THE PROBLEM — The records are to be repeated in full, with the images removed.

Modification records:
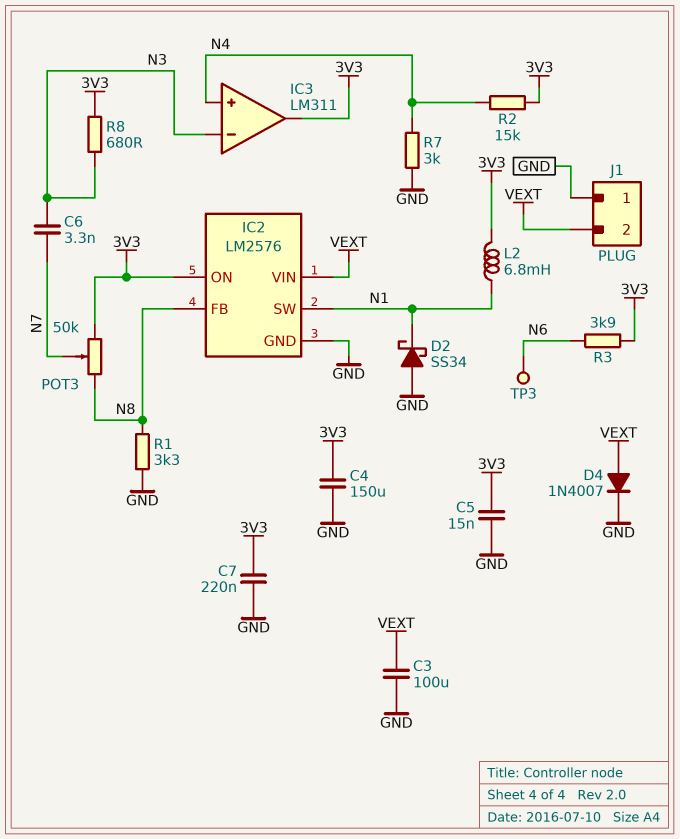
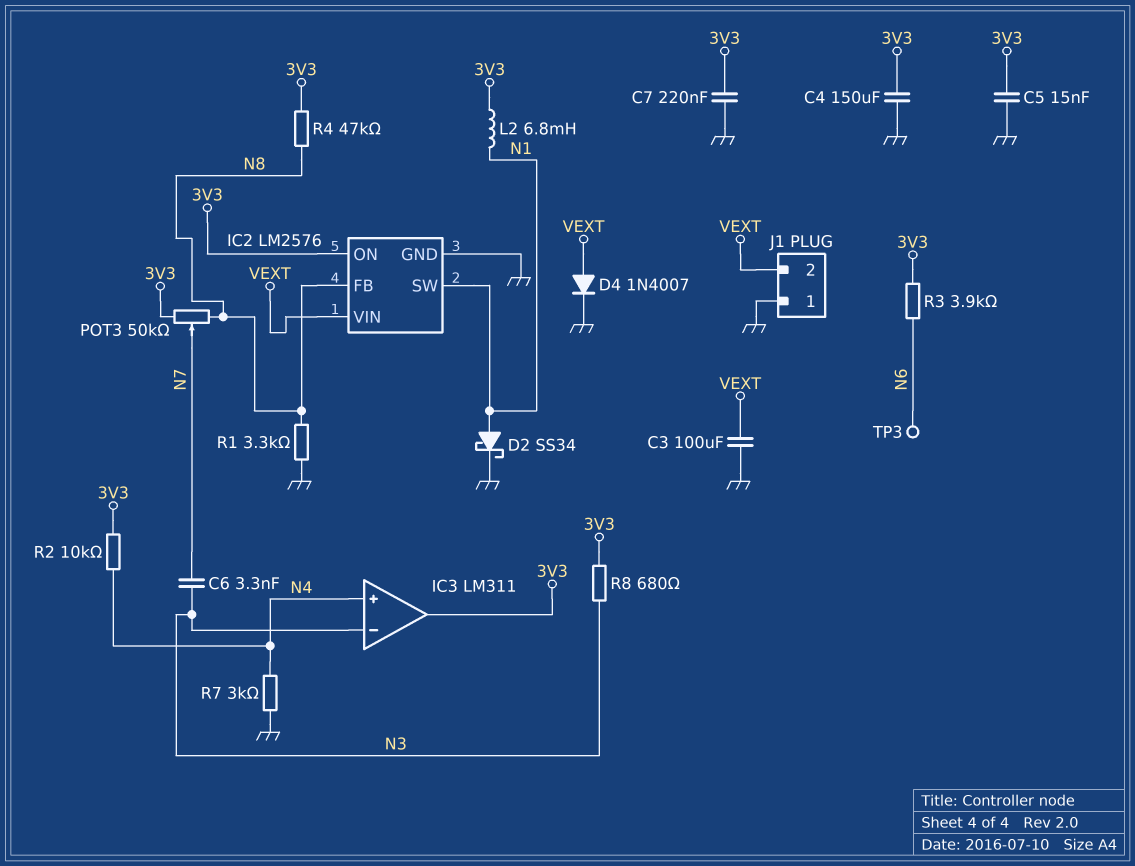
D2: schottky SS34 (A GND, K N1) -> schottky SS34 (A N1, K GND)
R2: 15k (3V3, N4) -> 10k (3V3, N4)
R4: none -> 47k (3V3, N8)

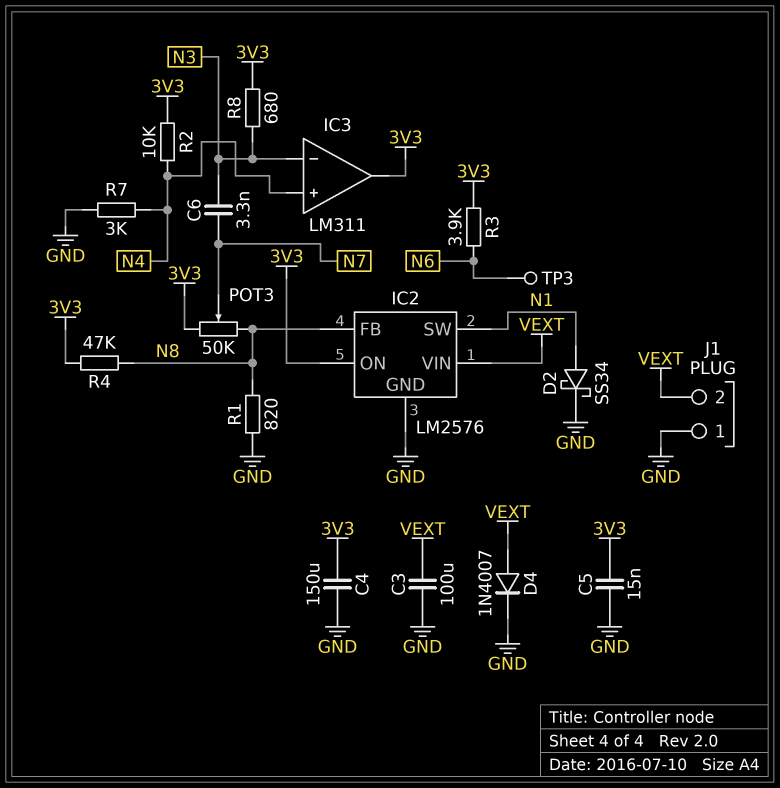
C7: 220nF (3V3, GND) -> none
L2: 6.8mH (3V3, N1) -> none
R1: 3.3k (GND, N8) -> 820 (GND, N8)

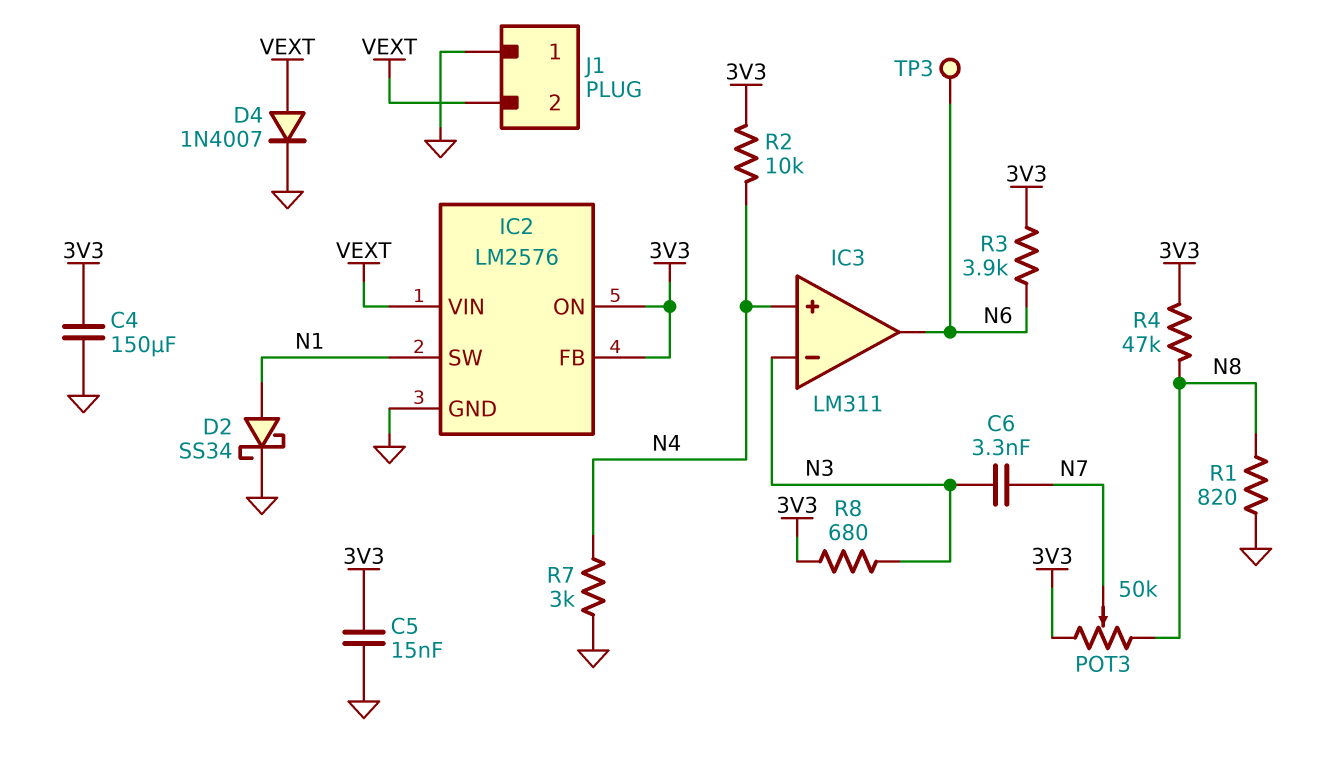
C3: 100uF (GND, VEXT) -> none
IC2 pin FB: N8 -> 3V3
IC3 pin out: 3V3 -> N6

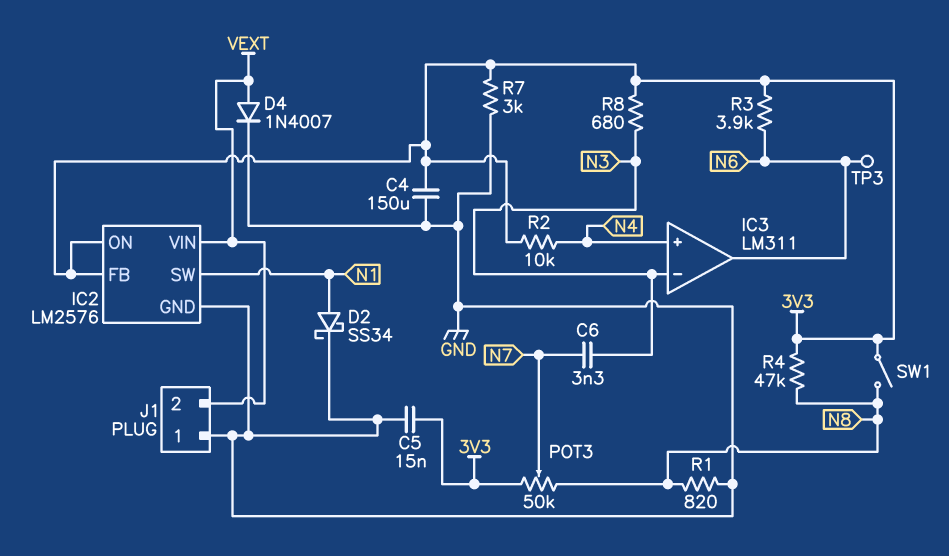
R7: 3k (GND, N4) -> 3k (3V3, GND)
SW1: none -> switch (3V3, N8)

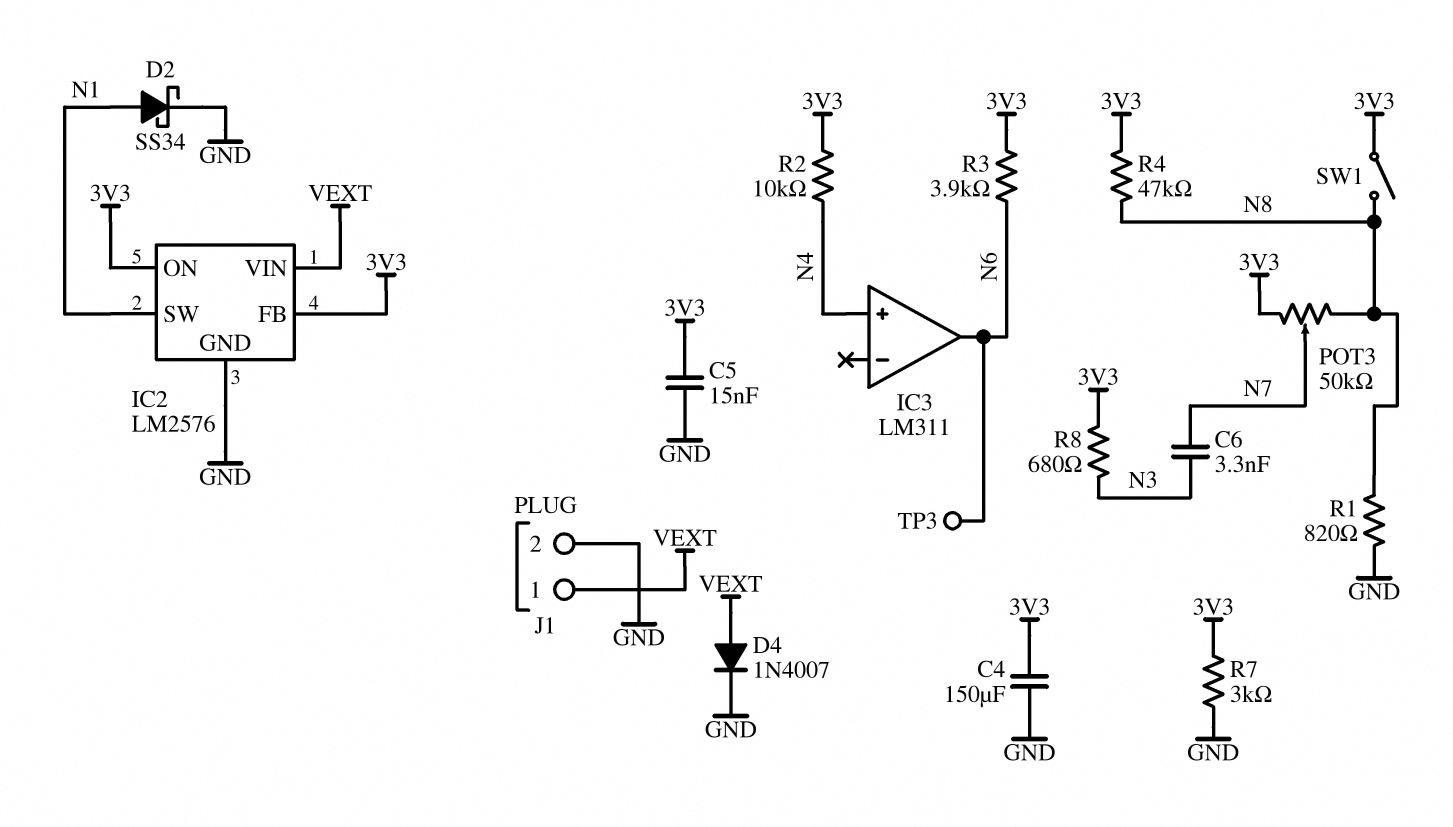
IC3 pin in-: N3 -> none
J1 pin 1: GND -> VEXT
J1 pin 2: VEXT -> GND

TASK SOLUTION —
D2: schottky SS34 (A GND, K N1) -> schottky SS34 (A N1, K GND)
R2: 15k (3V3, N4) -> 10k (3V3, N4)
R4: none -> 47k (3V3, N8)

C7: 220nF (3V3, GND) -> none
L2: 6.8mH (3V3, N1) -> none
R1: 3.3k (GND, N8) -> 820 (GND, N8)

C3: 100uF (GND, VEXT) -> none
IC2 pin FB: N8 -> 3V3
IC3 pin out: 3V3 -> N6

R7: 3k (GND, N4) -> 3k (3V3, GND)
SW1: none -> switch (3V3, N8)

IC3 pin in-: N3 -> none
J1 pin 1: GND -> VEXT
J1 pin 2: VEXT -> GND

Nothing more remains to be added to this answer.